__Prompt__:
Would you count how many lines of the entries below include the word "white"? Give nothing but the number.

__Available data__:
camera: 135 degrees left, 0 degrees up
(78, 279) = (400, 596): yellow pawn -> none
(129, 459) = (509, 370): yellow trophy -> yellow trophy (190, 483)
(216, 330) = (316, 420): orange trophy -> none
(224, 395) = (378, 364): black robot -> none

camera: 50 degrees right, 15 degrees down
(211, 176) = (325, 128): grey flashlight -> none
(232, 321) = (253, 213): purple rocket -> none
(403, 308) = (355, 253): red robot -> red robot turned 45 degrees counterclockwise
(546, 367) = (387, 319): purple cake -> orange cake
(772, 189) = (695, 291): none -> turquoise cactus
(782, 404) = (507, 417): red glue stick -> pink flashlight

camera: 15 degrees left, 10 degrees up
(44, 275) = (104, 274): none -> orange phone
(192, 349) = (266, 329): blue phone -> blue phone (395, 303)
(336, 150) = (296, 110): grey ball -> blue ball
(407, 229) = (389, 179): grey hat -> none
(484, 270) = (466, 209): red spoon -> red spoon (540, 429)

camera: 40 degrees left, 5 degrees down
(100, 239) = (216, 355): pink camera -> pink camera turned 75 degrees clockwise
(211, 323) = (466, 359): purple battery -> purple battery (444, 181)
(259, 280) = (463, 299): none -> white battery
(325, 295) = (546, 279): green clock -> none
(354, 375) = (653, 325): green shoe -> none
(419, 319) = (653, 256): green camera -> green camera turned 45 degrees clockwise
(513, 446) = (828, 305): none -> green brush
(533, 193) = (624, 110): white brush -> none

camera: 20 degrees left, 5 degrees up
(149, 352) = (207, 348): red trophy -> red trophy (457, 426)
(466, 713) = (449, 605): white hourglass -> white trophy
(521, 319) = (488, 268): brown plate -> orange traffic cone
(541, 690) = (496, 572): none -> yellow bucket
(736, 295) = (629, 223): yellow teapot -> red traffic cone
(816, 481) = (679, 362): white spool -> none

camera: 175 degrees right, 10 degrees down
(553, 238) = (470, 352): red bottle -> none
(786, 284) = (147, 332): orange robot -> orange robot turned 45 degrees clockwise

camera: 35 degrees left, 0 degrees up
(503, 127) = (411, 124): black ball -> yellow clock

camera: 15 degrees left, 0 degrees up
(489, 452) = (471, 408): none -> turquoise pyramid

__Solution__:
4